Reproduce the listing verbatim through the line with "moved,brown banana,(336 353),,(549".
————————
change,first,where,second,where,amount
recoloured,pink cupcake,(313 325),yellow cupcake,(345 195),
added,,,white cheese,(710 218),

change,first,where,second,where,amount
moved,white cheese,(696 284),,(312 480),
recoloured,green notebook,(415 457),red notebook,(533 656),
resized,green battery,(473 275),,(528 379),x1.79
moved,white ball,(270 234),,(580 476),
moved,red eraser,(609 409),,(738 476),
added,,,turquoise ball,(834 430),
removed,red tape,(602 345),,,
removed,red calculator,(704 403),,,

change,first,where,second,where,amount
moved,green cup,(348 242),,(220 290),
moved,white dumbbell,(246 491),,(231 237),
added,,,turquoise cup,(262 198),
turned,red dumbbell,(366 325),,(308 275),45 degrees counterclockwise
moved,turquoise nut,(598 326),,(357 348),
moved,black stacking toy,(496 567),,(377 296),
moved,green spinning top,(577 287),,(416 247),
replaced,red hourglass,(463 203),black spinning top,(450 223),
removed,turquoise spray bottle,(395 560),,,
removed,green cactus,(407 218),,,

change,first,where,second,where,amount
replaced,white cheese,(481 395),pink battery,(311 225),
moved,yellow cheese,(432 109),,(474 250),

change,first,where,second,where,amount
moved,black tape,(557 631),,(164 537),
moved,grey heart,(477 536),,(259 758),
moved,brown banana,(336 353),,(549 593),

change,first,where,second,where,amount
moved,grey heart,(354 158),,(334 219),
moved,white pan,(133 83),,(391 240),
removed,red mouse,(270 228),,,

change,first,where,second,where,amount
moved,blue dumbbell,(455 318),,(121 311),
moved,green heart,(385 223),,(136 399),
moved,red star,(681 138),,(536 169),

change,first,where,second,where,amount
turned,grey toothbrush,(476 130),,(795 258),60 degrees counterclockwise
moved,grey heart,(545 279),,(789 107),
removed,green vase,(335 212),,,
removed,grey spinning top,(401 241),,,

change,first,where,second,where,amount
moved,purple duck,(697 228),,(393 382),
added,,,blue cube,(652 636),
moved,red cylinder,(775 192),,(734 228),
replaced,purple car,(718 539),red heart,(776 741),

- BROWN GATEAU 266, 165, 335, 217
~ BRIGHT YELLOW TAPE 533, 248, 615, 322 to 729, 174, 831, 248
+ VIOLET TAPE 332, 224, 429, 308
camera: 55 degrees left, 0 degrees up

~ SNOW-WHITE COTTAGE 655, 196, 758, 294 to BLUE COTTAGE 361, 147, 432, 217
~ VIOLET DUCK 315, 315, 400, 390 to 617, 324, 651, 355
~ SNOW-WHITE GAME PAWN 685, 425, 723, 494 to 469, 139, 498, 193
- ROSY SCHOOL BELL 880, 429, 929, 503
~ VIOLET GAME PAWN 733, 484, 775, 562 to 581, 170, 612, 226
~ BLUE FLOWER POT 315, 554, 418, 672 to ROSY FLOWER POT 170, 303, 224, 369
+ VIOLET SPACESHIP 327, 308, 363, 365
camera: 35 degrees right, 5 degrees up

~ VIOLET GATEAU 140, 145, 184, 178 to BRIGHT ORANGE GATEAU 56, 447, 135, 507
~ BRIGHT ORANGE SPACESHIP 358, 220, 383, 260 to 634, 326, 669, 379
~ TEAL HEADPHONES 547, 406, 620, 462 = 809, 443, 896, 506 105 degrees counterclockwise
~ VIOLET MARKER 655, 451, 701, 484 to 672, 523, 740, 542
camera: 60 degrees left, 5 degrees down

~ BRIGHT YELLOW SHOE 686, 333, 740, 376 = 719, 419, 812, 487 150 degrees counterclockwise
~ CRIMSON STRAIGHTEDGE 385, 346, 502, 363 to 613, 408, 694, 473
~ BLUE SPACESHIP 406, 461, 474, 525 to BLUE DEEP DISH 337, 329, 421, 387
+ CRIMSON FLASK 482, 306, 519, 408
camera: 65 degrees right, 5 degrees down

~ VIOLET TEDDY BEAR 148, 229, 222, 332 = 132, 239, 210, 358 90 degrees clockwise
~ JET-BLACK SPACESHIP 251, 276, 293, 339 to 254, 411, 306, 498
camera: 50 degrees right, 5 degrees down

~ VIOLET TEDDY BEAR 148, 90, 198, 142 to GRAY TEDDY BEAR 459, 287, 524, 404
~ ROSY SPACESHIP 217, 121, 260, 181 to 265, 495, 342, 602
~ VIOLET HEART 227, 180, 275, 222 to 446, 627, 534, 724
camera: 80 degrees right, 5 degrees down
————————
== Result below ==
change,first,where,second,where,amount
recoloured,pink cupcake,(313 325),yellow cupcake,(345 195),
added,,,white cheese,(710 218),

change,first,where,second,where,amount
moved,white cheese,(696 284),,(312 480),
recoloured,green notebook,(415 457),red notebook,(533 656),
resized,green battery,(473 275),,(528 379),x1.79
moved,white ball,(270 234),,(580 476),
moved,red eraser,(609 409),,(738 476),
added,,,turquoise ball,(834 430),
removed,red tape,(602 345),,,
removed,red calculator,(704 403),,,

change,first,where,second,where,amount
moved,green cup,(348 242),,(220 290),
moved,white dumbbell,(246 491),,(231 237),
added,,,turquoise cup,(262 198),
turned,red dumbbell,(366 325),,(308 275),45 degrees counterclockwise
moved,turquoise nut,(598 326),,(357 348),
moved,black stacking toy,(496 567),,(377 296),
moved,green spinning top,(577 287),,(416 247),
replaced,red hourglass,(463 203),black spinning top,(450 223),
removed,turquoise spray bottle,(395 560),,,
removed,green cactus,(407 218),,,

change,first,where,second,where,amount
replaced,white cheese,(481 395),pink battery,(311 225),
moved,yellow cheese,(432 109),,(474 250),

change,first,where,second,where,amount
moved,black tape,(557 631),,(164 537),
moved,grey heart,(477 536),,(259 758),
moved,brown banana,(336 353),,(549 593),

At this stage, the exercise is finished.